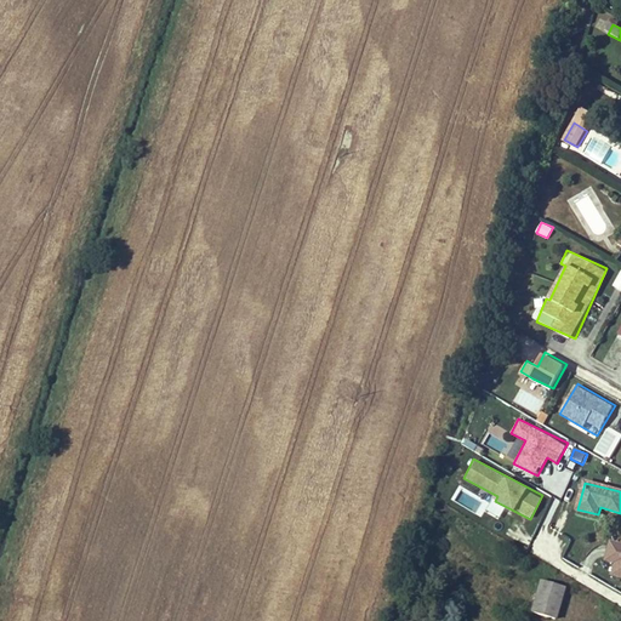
[(620,546),(610,543),(607,560),(617,563),(615,575),(620,576),(620,546)]
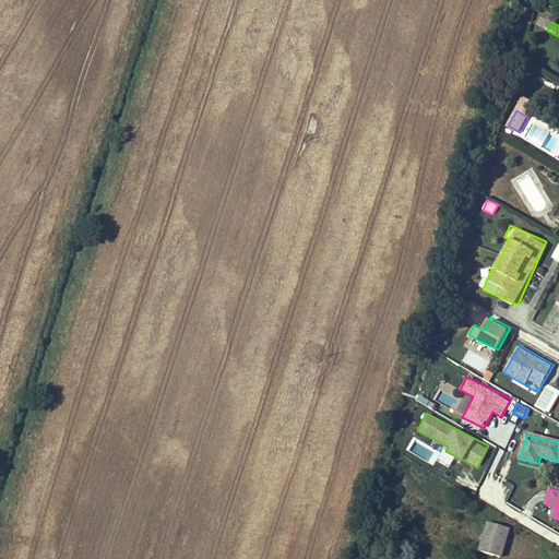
[(508,530),(487,524),(479,548),(501,555),(508,530)]
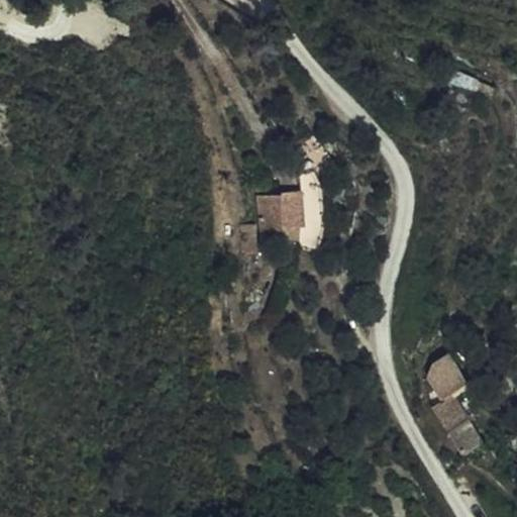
[(467,97),(489,109),(499,92),(500,91),(474,80),(467,97)]
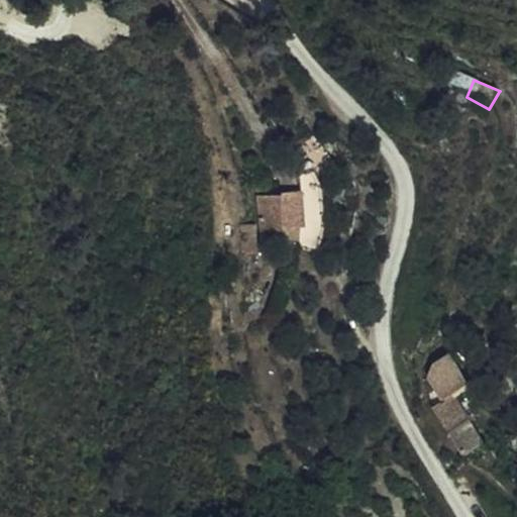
[(308,169),(304,184),(305,221),(288,222),(288,239),(287,247),(308,250),(325,212),(321,171),(308,169)]
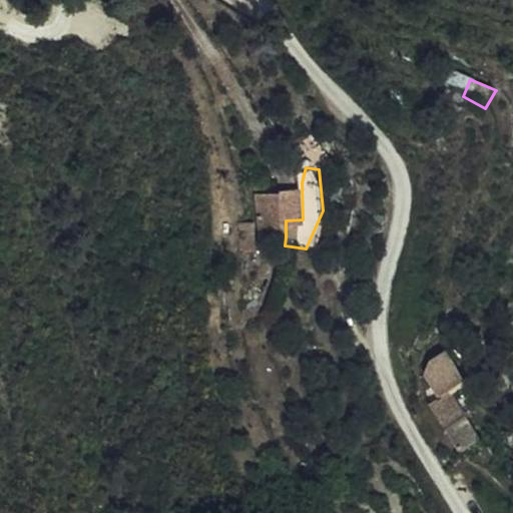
[(303,219),(302,182),(263,184),(264,206),(261,206),(262,238),(286,237),(286,220),(303,219)]
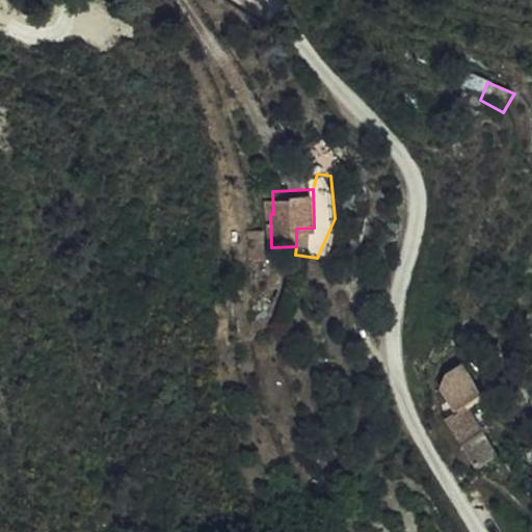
[(265,255),(264,234),(250,234),(250,255),(265,255)]
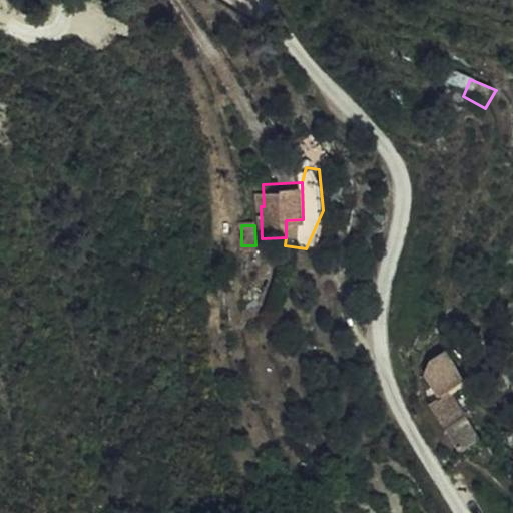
[(440,353),(432,360),(451,391),(461,384),(462,383),(440,353)]
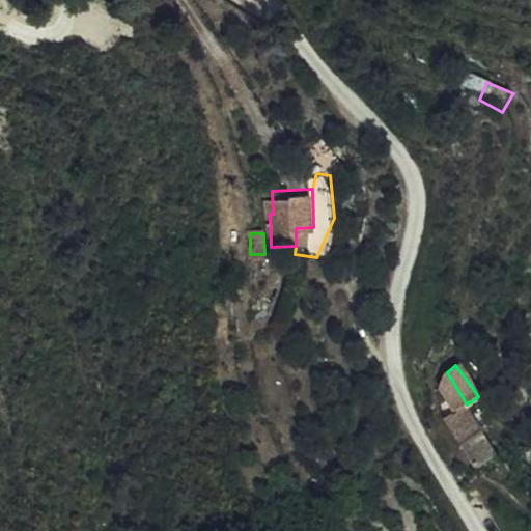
[(480,427),(467,404),(447,372),(443,376),(437,392),(453,415),(444,420),(463,448),(483,430),(480,427)]
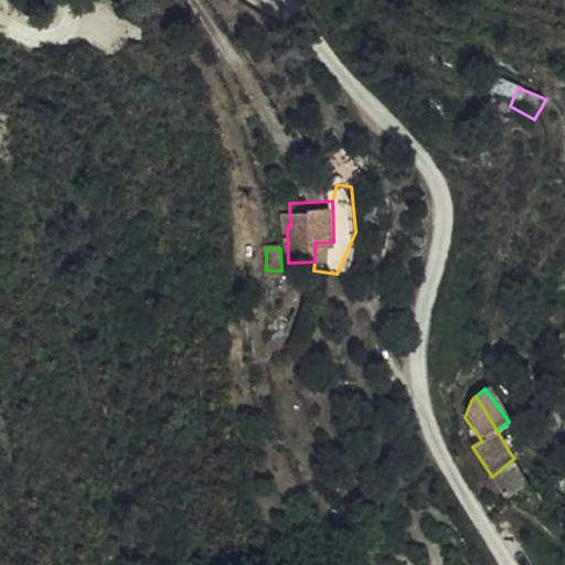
[(508,423),(497,430),(511,455),(524,447),(508,423)]
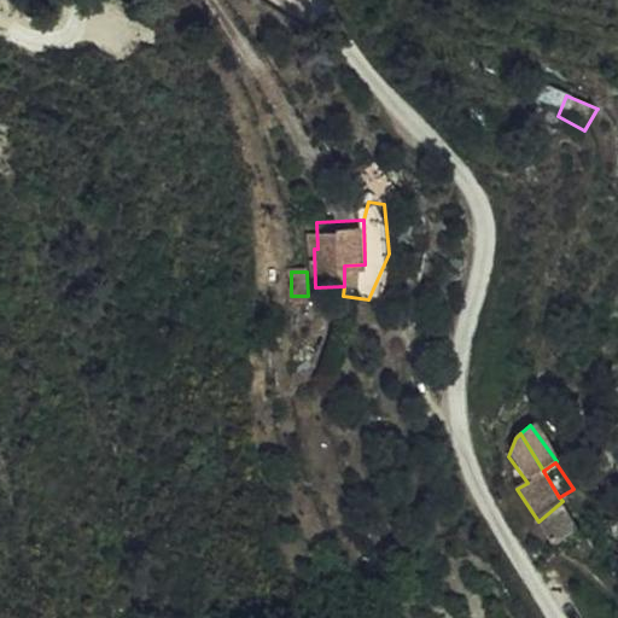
[(557,548),(582,529),(563,501),(538,522),(557,548)]
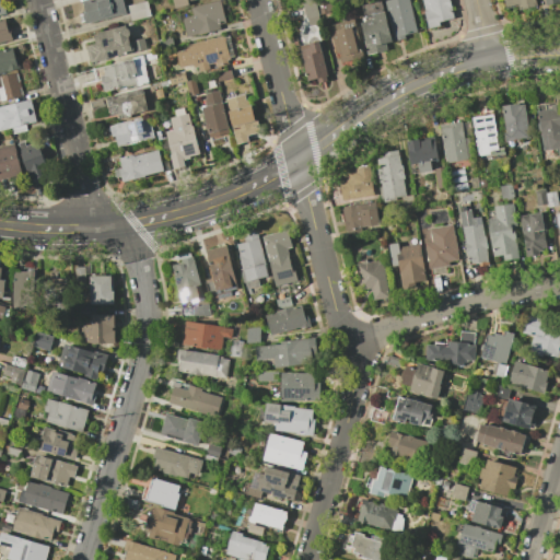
[(82,12),(84,11),(82,1),(86,0),(121,0),(125,14),(85,24),(82,12)]
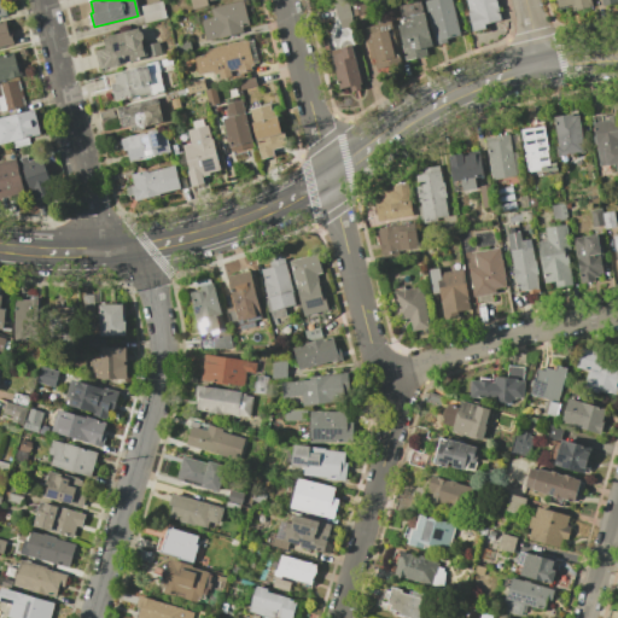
[(213,18),(202,21),(205,41),(243,33),(242,28),(249,25),(243,0),(210,7),(213,18)]
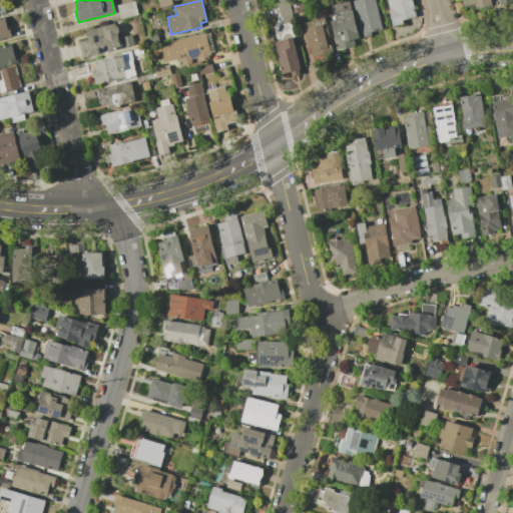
[(282,24),(277,4),(291,0),(296,20),(282,24)]
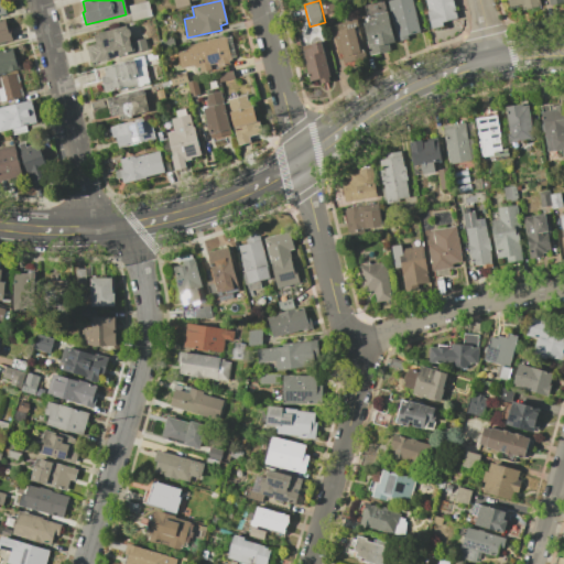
[(412,0),(420,32),(408,35),(409,39),(398,41),(388,0),(412,0)]
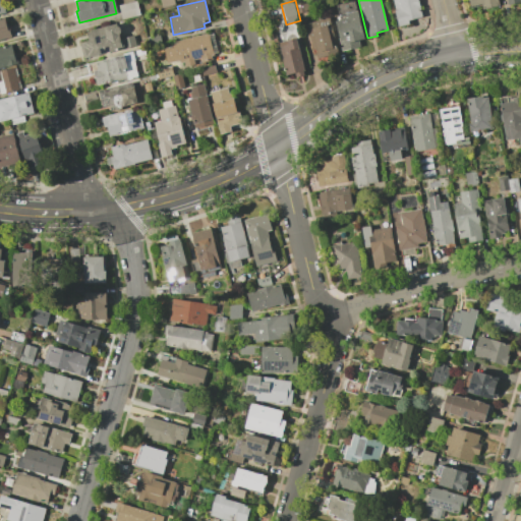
[(417,0),(422,17),(408,20),(409,24),(399,26),(395,10),(396,10),(393,0),(417,0)]
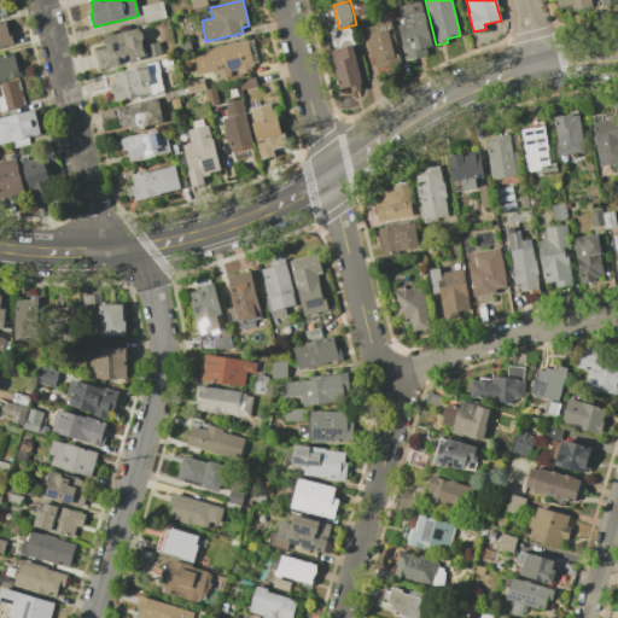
[(590,0),(592,1),(593,6),(573,11),(572,6),(566,7),(559,10),(555,0),(590,0)]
━━━━━━━━
> **Problem to work on**
Copy the records above exactly, omitting every picture.

> **Answer space**
[(620,546),(610,543),(607,560),(617,563),(615,575),(620,576),(620,546)]
[(508,530),(487,524),(479,548),(501,555),(508,530)]
[(467,97),(489,109),(499,92),(500,91),(474,80),(467,97)]
[(308,169),(304,184),(305,221),(288,222),(288,239),(287,247),(308,250),(325,212),(321,171),(308,169)]
[(303,219),(302,182),(263,184),(264,206),(261,206),(262,238),(286,237),(286,220),(303,219)]
[(265,255),(264,234),(250,234),(250,255),(265,255)]
[(440,353),(432,360),(451,391),(461,384),(462,383),(440,353)]
[(480,427),(467,404),(447,372),(443,376),(437,392),(453,415),(444,420),(463,448),(483,430),(480,427)]
[(508,423),(497,430),(511,455),(524,447),(508,423)]
[(557,548),(582,529),(563,501),(538,522),(557,548)]
[(82,12),(84,11),(82,1),(86,0),(121,0),(125,14),(85,24),(82,12)]
[(213,18),(202,21),(205,41),(243,33),(242,28),(249,25),(243,0),(210,7),(213,18)]
[(282,24),(277,4),(291,0),(296,20),(282,24)]
[(412,0),(420,32),(408,35),(409,39),(398,41),(388,0),(412,0)]
[(417,0),(422,17),(408,20),(409,24),(399,26),(395,10),(396,10),(393,0),(417,0)]
[(590,0),(592,1),(593,6),(573,11),(572,6),(566,7),(559,10),(555,0),(590,0)]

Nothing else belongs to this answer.